WHAT NEEDS TO BE DONE: In the material, begin at the line that has "brown diamond: moved 44 px right, 75 px up" and stop after the line that has "pink circle: moved 60 px right, 33 px down". Reproduce those lines with every "moved" renamed to "shifted", leaving everything else unchanged and omitting the pictures from the answer.

DATASET ENTRIES:

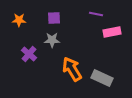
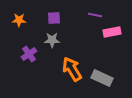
purple line: moved 1 px left, 1 px down
purple cross: rotated 14 degrees clockwise
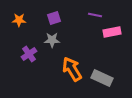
purple square: rotated 16 degrees counterclockwise
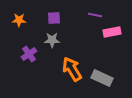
purple square: rotated 16 degrees clockwise
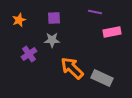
purple line: moved 3 px up
orange star: rotated 24 degrees counterclockwise
orange arrow: moved 1 px up; rotated 15 degrees counterclockwise
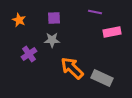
orange star: rotated 24 degrees counterclockwise
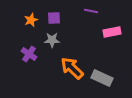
purple line: moved 4 px left, 1 px up
orange star: moved 12 px right; rotated 24 degrees clockwise
purple cross: rotated 21 degrees counterclockwise
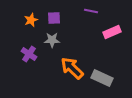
pink rectangle: rotated 12 degrees counterclockwise
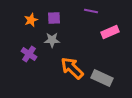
pink rectangle: moved 2 px left
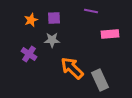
pink rectangle: moved 2 px down; rotated 18 degrees clockwise
gray rectangle: moved 2 px left, 2 px down; rotated 40 degrees clockwise
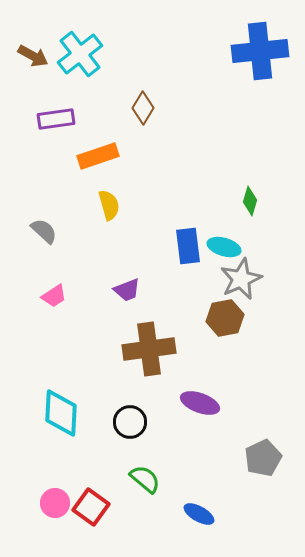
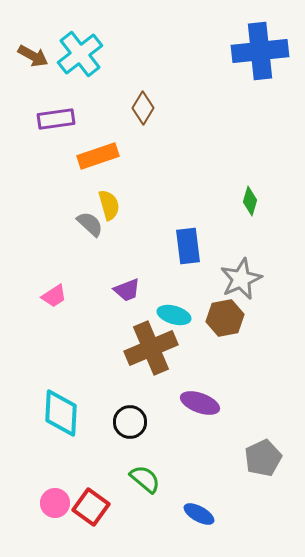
gray semicircle: moved 46 px right, 7 px up
cyan ellipse: moved 50 px left, 68 px down
brown cross: moved 2 px right, 1 px up; rotated 15 degrees counterclockwise
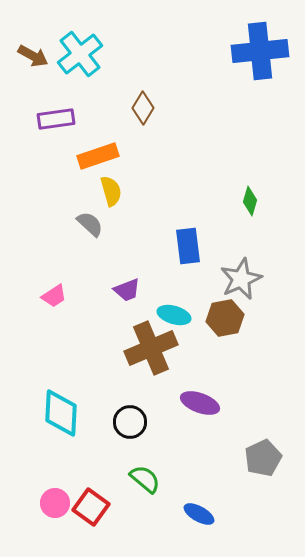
yellow semicircle: moved 2 px right, 14 px up
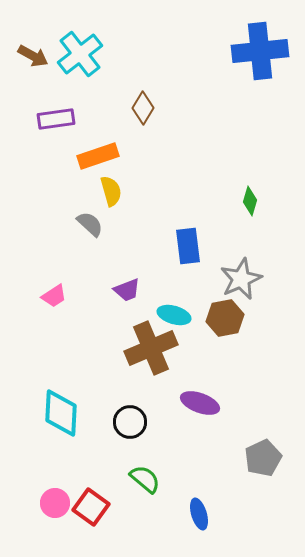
blue ellipse: rotated 44 degrees clockwise
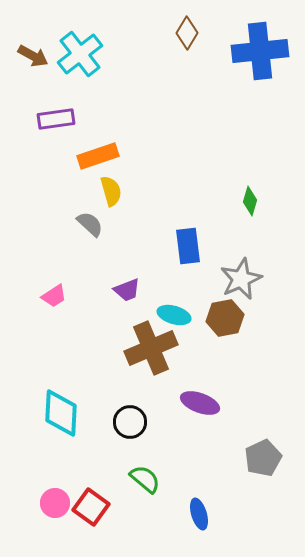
brown diamond: moved 44 px right, 75 px up
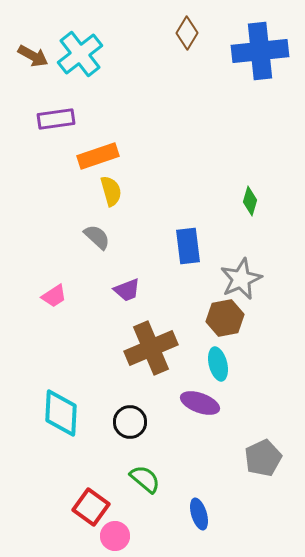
gray semicircle: moved 7 px right, 13 px down
cyan ellipse: moved 44 px right, 49 px down; rotated 60 degrees clockwise
pink circle: moved 60 px right, 33 px down
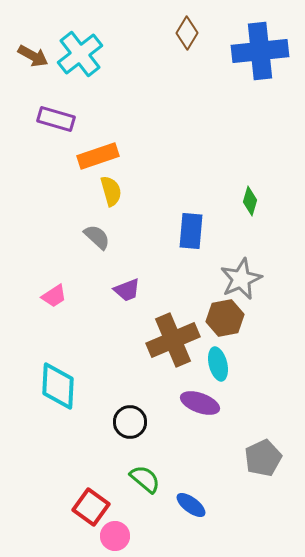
purple rectangle: rotated 24 degrees clockwise
blue rectangle: moved 3 px right, 15 px up; rotated 12 degrees clockwise
brown cross: moved 22 px right, 8 px up
cyan diamond: moved 3 px left, 27 px up
blue ellipse: moved 8 px left, 9 px up; rotated 36 degrees counterclockwise
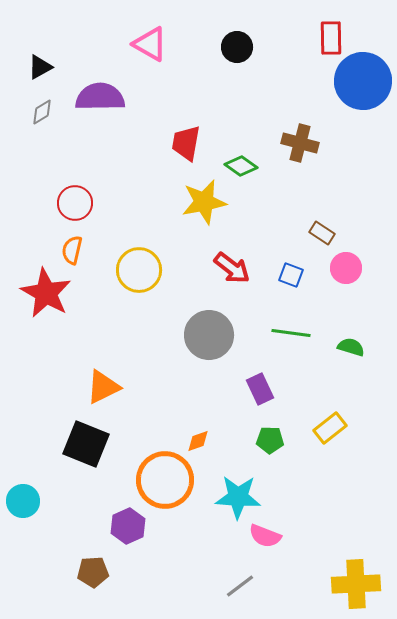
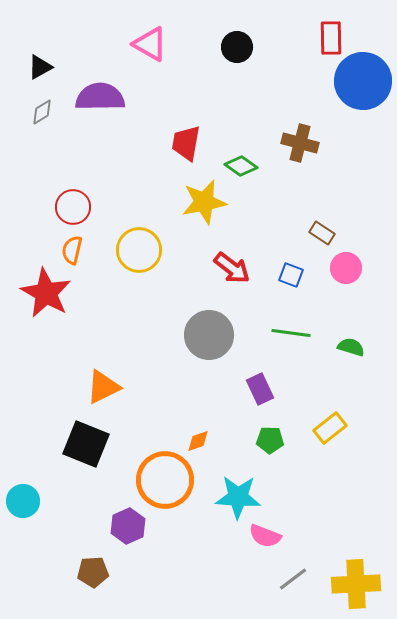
red circle: moved 2 px left, 4 px down
yellow circle: moved 20 px up
gray line: moved 53 px right, 7 px up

TASK RESULT:
brown diamond: shifted 44 px right, 75 px up
gray semicircle: shifted 7 px right, 13 px down
cyan ellipse: shifted 44 px right, 49 px down; rotated 60 degrees clockwise
pink circle: shifted 60 px right, 33 px down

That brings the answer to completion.